Stored dataset items.
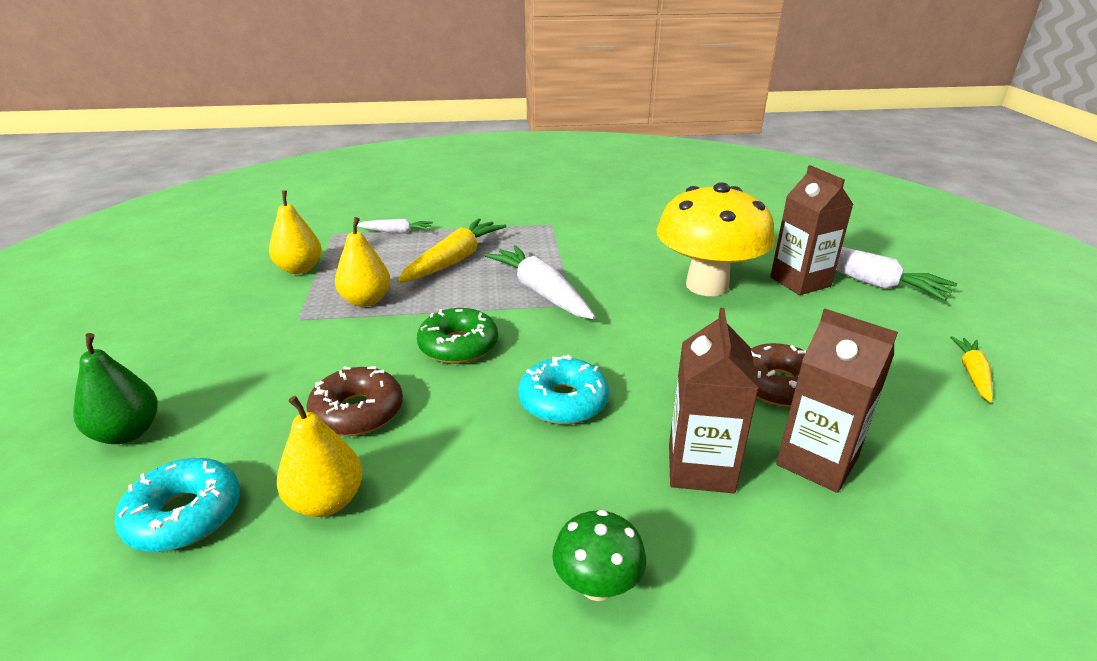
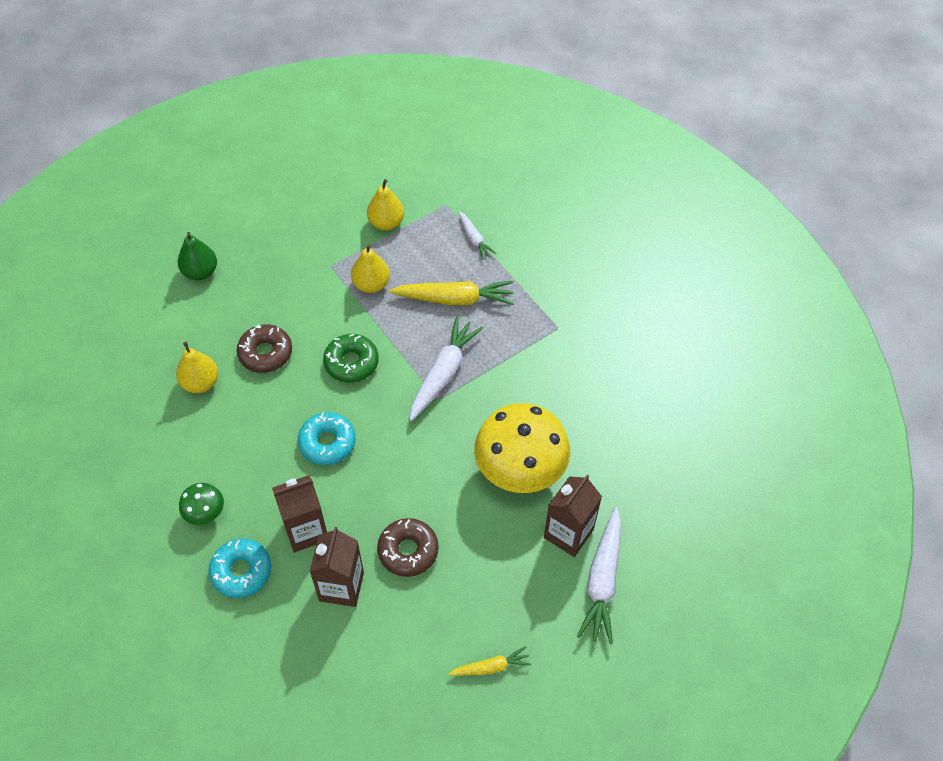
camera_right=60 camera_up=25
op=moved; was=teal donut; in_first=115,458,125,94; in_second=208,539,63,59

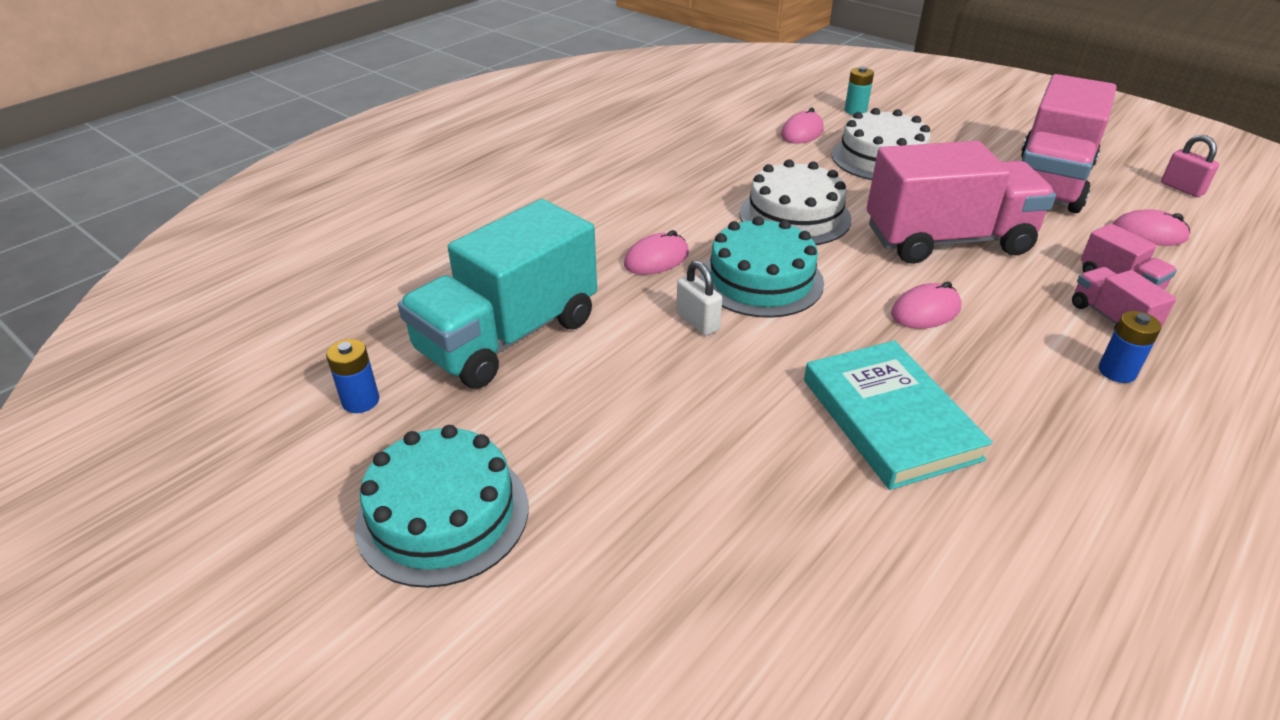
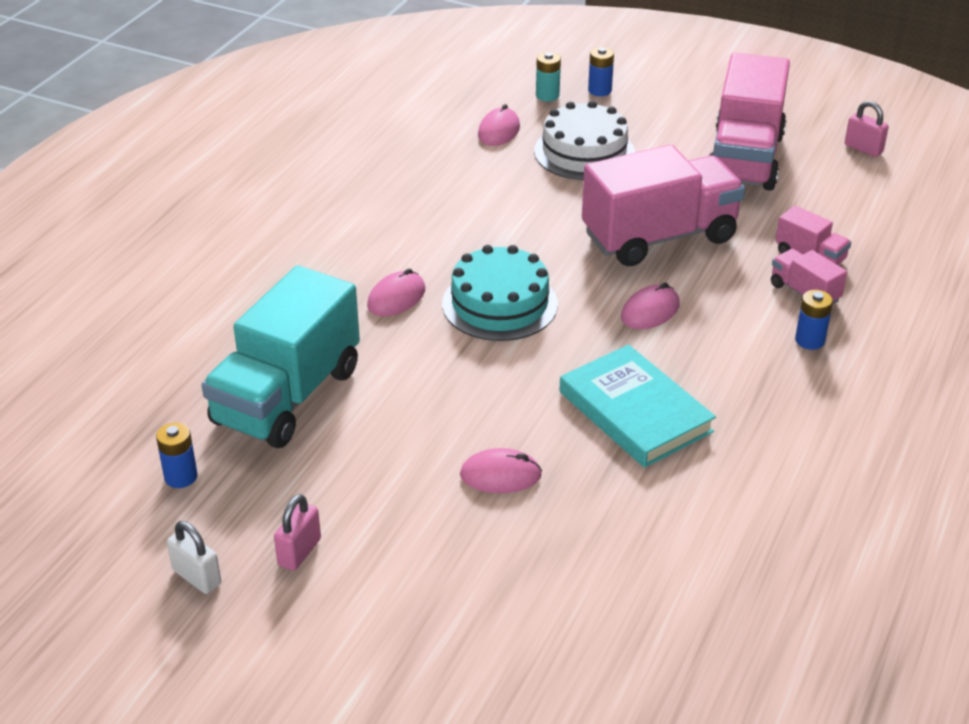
camera_right=-15 camera_up=0
op=removed; was=pure white gateau; in_first=739,160,112,85
op=added; now=blue AA battery; in_second=588,47,26,49
op=moved; was=pure white padlock; in_first=676,260,46,76; in_second=167,521,54,73
op=moved; was=pink computer mouse; in_first=1113,209,77,37; in_second=460,448,82,45
op=replaced; was=teal gateau; now=pink padlock; in_first=355,425,173,163; in_second=274,494,47,77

Task brief. Except for the pictures, copy every line of the records above exactly.

Response to this exercise.
camera_right=60 camera_up=25
op=moved; was=teal donut; in_first=115,458,125,94; in_second=208,539,63,59

camera_right=-15 camera_up=0
op=removed; was=pure white gateau; in_first=739,160,112,85
op=added; now=blue AA battery; in_second=588,47,26,49
op=moved; was=pure white padlock; in_first=676,260,46,76; in_second=167,521,54,73
op=moved; was=pink computer mouse; in_first=1113,209,77,37; in_second=460,448,82,45
op=replaced; was=teal gateau; now=pink padlock; in_first=355,425,173,163; in_second=274,494,47,77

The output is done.